**WHAT YOU HAVE TO DO**
Among the lines below, return each one that contains the word "paint".

**INFORMATION SHOWN**
-=-=-=-=-

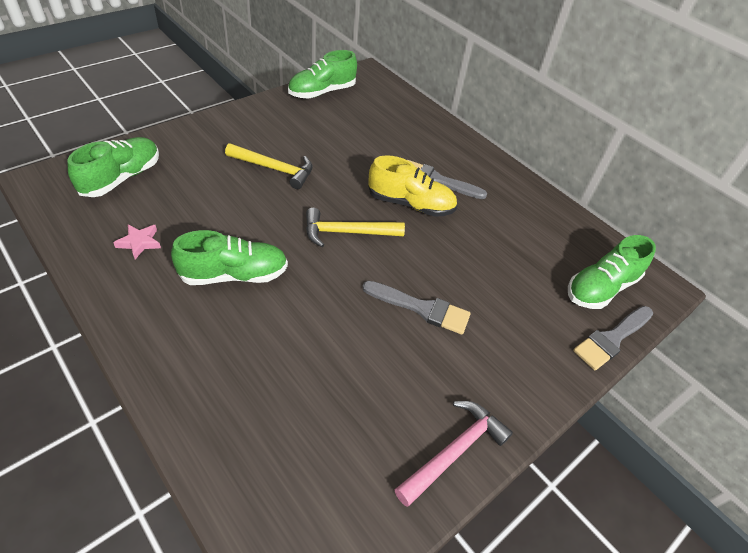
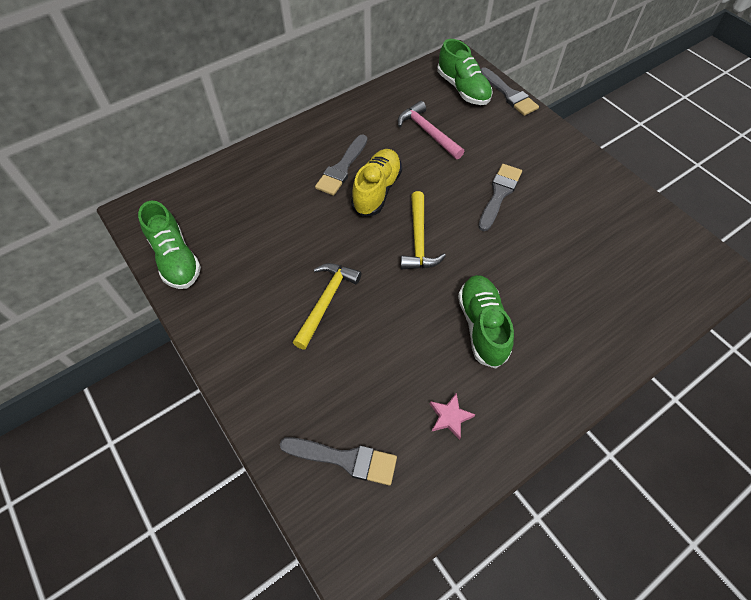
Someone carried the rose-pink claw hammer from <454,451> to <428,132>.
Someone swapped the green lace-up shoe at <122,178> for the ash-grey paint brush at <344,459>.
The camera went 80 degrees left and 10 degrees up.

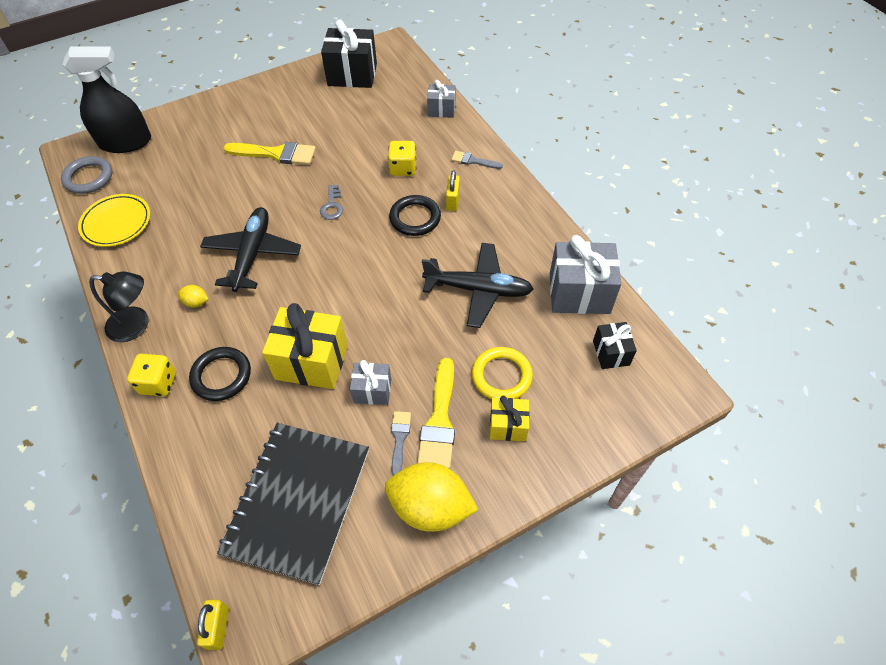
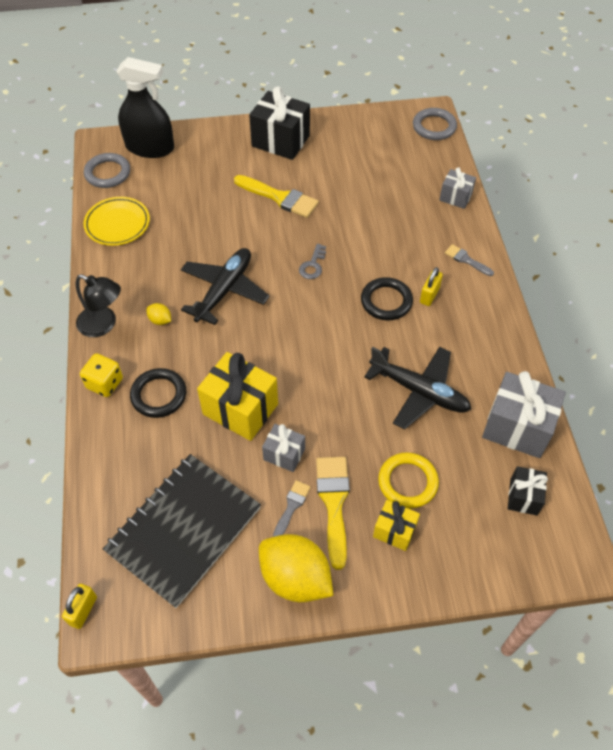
Someone took away the golden dice at <403,168>.
Someone put down the ash-grey hoop at <434,127>.
Someone carried the jet-black gift from <352,75> to <280,141>.
Someone rotated the golden paint brush at <439,420> by 150 degrees clockwise.
The camera went 20 degrees right and 0 degrees up.

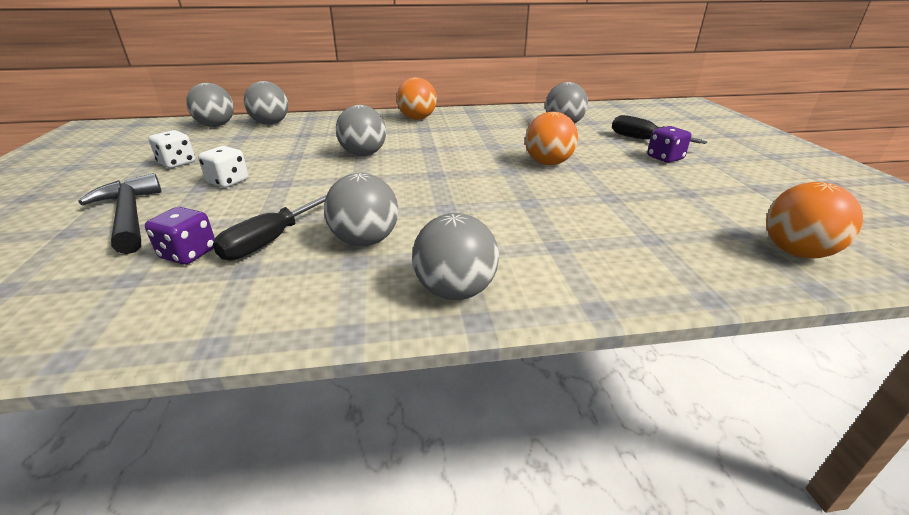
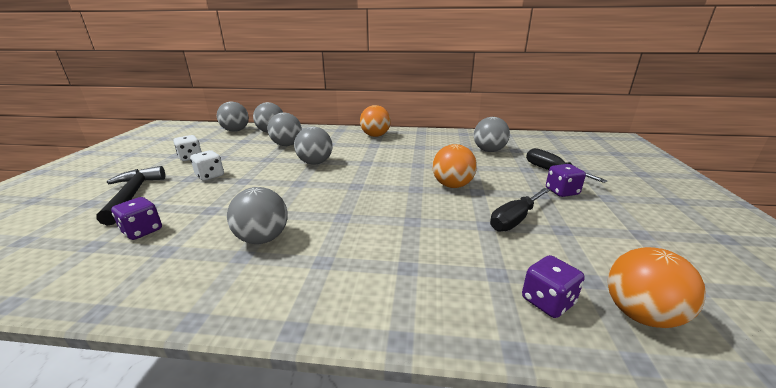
Someone put down the violet dice at <547,301>.
Someone carried the jet-black screwdriver from <270,241> to <515,219>.
Someone carried the ash-grey sphere from <455,291> to <287,145>.
The camera went 15 degrees right and 5 degrees down.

-=-=-=-=-

**ANSWER BELOW**
Someone swapped the green lace-up shoe at <122,178> for the ash-grey paint brush at <344,459>.
Someone rotated the golden paint brush at <439,420> by 150 degrees clockwise.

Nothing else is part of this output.